> Exercise requirements:
This task calls for copying every line in the data below that contains the word "from".

> Extracted data:
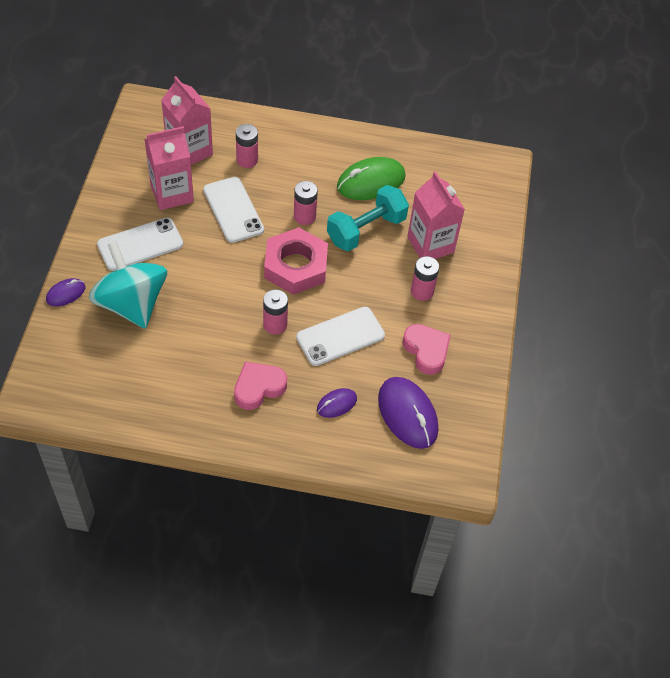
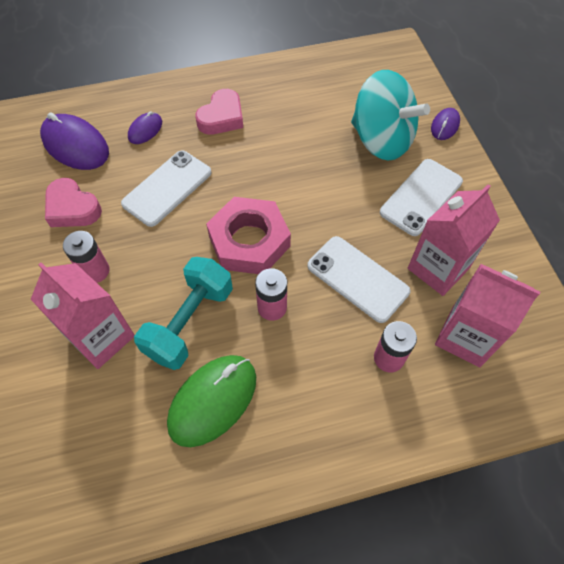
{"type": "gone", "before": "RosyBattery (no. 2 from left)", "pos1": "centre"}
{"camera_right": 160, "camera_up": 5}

...

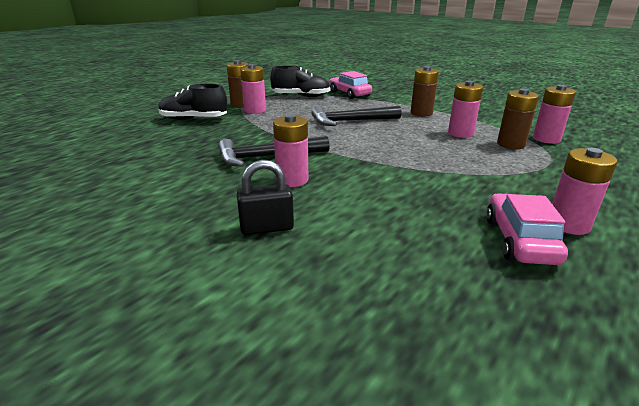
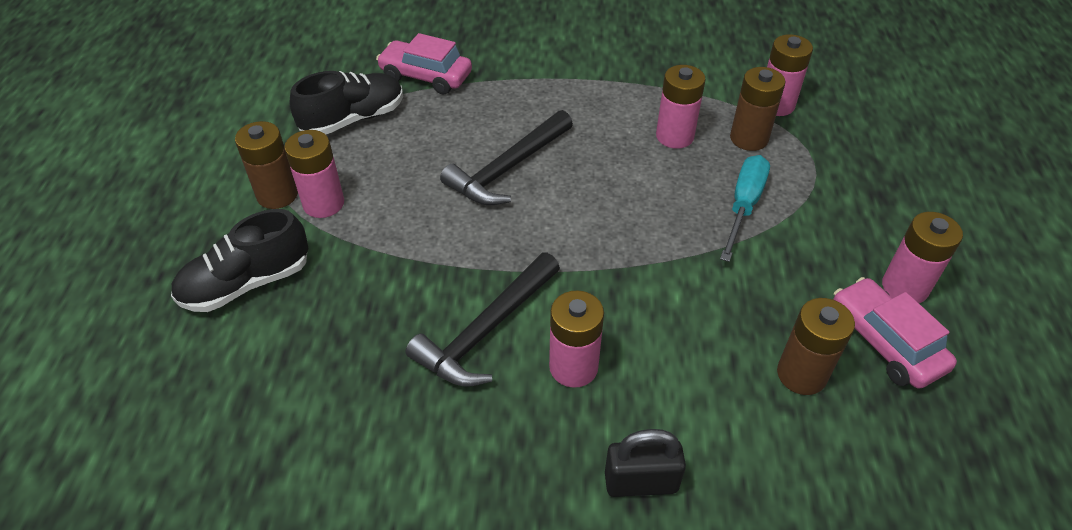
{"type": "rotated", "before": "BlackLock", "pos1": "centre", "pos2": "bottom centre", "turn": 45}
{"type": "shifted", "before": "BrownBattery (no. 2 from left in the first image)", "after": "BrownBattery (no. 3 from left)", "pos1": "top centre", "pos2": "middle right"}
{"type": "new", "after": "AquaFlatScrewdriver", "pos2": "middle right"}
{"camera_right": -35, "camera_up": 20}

> Response below:
{"type": "gone", "before": "RosyBattery (no. 2 from left)", "pos1": "centre"}
{"type": "shifted", "before": "BrownBattery (no. 2 from left in the first image)", "after": "BrownBattery (no. 3 from left)", "pos1": "top centre", "pos2": "middle right"}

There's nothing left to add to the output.